## INPUT DATA

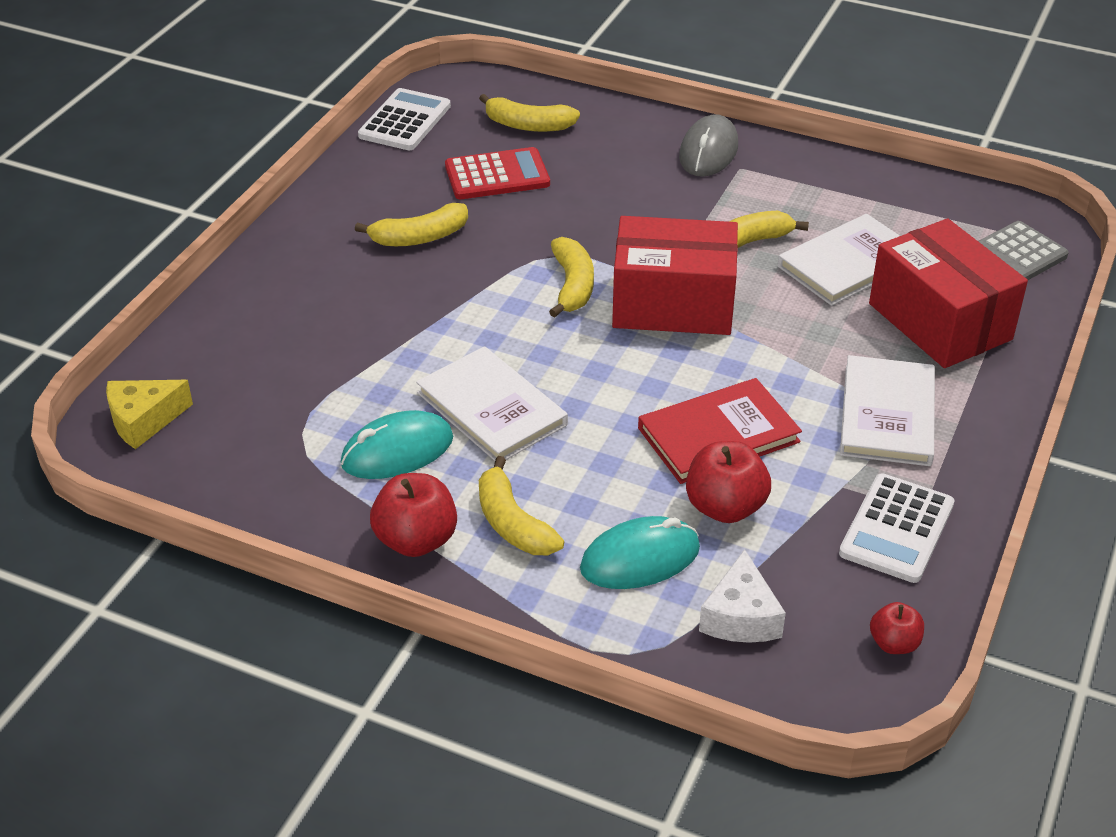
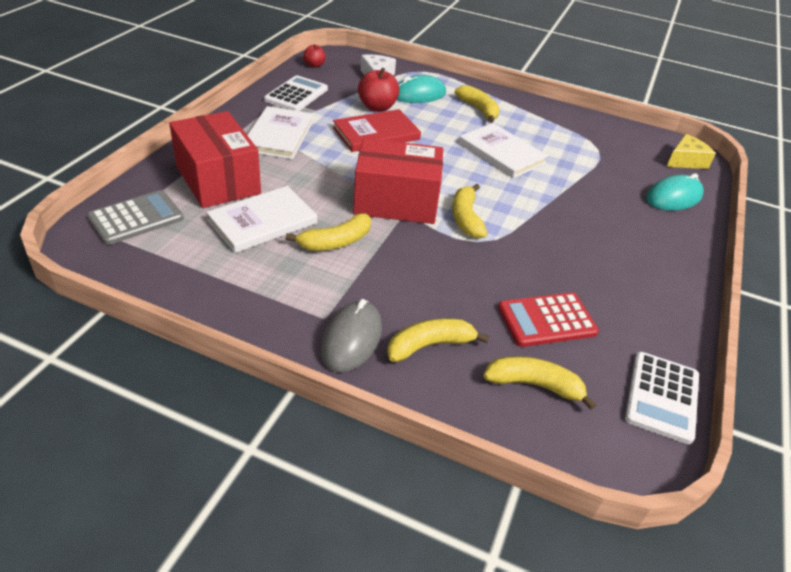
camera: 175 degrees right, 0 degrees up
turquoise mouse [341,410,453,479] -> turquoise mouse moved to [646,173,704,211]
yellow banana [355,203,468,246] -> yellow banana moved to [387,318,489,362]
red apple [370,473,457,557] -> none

## ASSIGNMENT
Tell how many lines in the material contain the word "moved". Only the number is wanted.

## OUTPUT FOR THIS EXERCISE
2